The exercise →
Copy out the material below word for word, leaving the pictures out.

Item-finding records →
>>>

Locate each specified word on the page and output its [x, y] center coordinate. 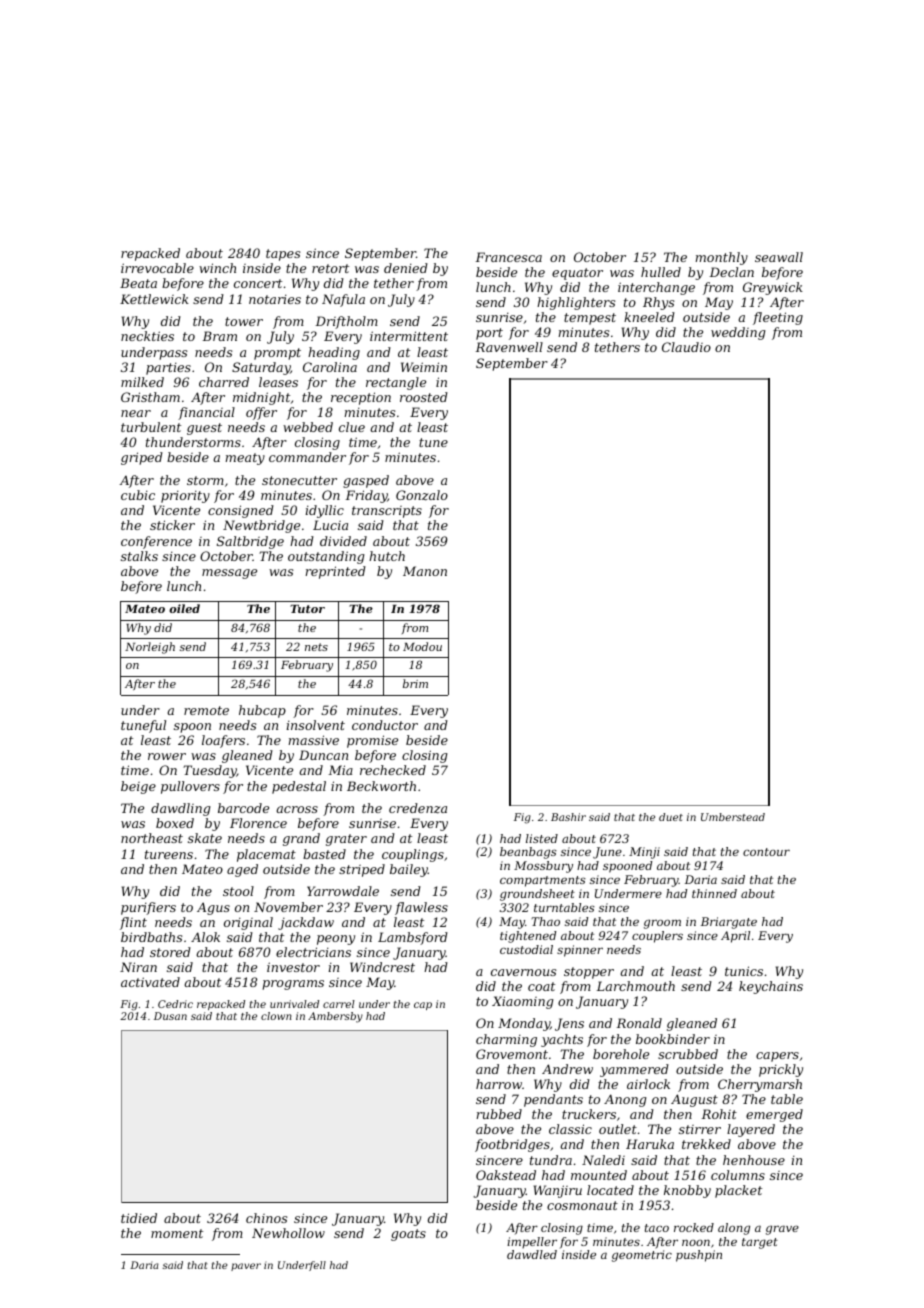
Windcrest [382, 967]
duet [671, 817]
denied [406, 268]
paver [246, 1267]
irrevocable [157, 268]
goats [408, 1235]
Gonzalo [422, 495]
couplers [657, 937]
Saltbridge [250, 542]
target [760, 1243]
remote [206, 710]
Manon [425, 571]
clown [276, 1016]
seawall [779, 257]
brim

<<<

Written answer →
Locate each specified word on the page and output its [x, y] center coordinate. 
Windcrest [382, 967]
duet [671, 817]
denied [406, 268]
paver [246, 1267]
irrevocable [157, 268]
goats [408, 1235]
Gonzalo [422, 495]
couplers [657, 937]
Saltbridge [250, 542]
target [760, 1243]
remote [206, 710]
Manon [425, 571]
clown [276, 1016]
seawall [779, 257]
brim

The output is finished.